_PROVIDED ENTRIES_:
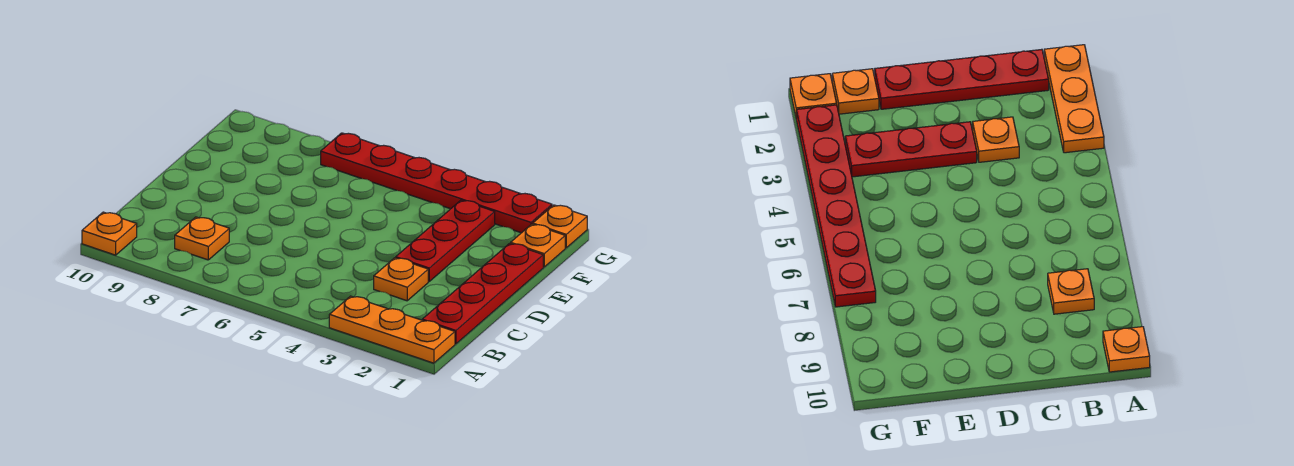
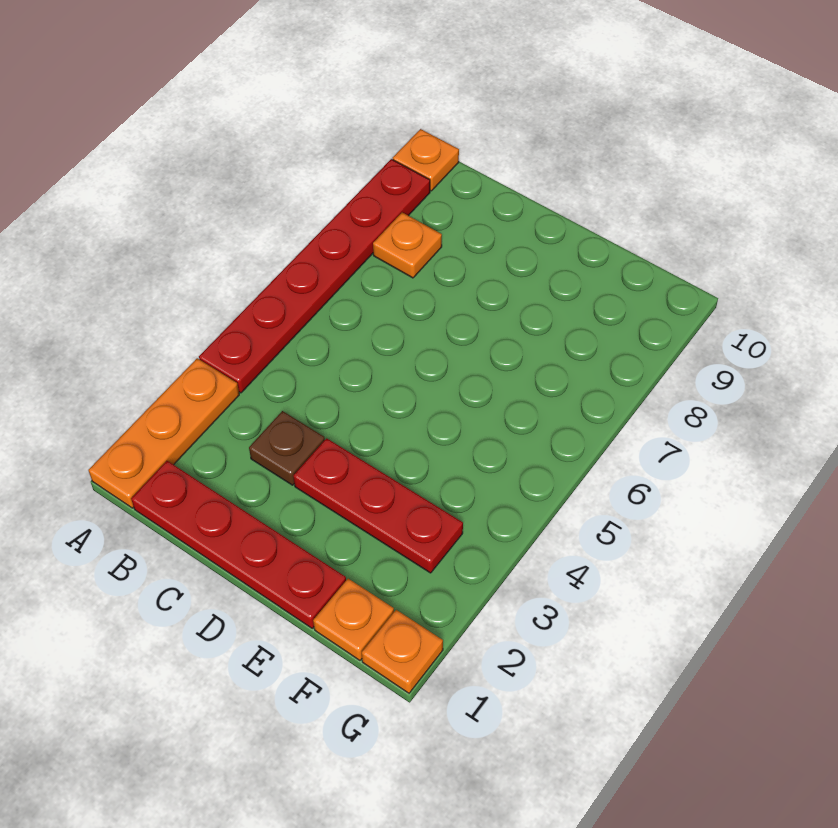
orange plate C3 level 1 -> brown plate C3 level 1
red plate G2:G7 level 1 -> red plate A4:A9 level 1

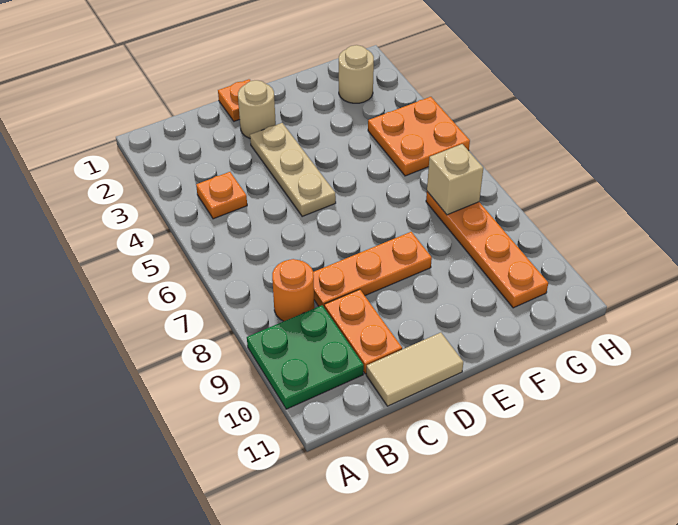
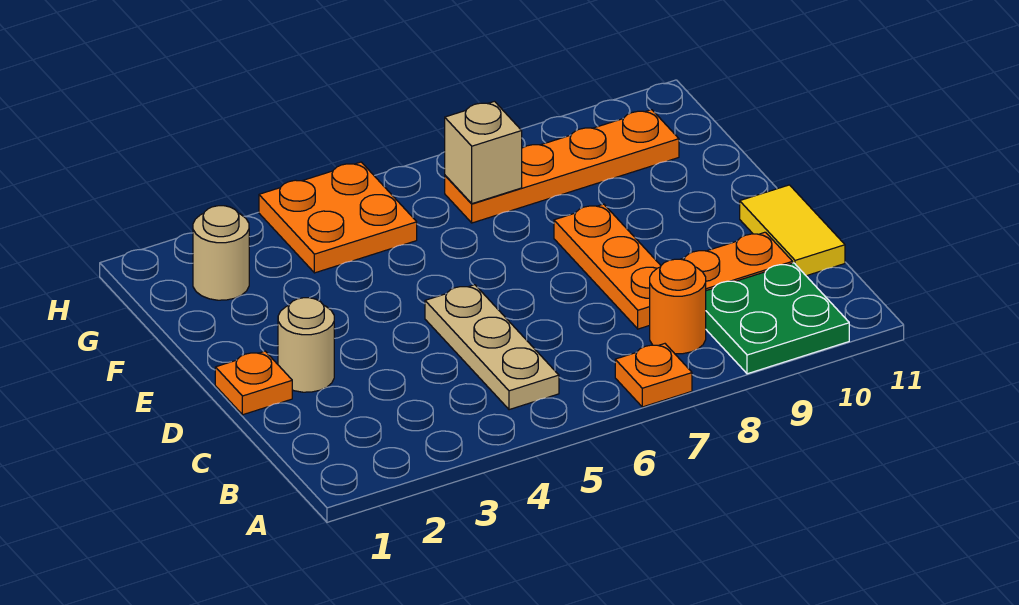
orange plate B4 level 1 -> orange plate A7 level 1
tan tile C11:D11 level 1 -> yellow tile C11:D11 level 1
tan plate D3:D5 level 1 -> tan plate B5:D5 level 1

_WHAT YOU NEED TO DO_: Please give all of the material again, exactly, without the images.

_TASK RESULT_:
orange plate C3 level 1 -> brown plate C3 level 1
red plate G2:G7 level 1 -> red plate A4:A9 level 1

orange plate B4 level 1 -> orange plate A7 level 1
tan tile C11:D11 level 1 -> yellow tile C11:D11 level 1
tan plate D3:D5 level 1 -> tan plate B5:D5 level 1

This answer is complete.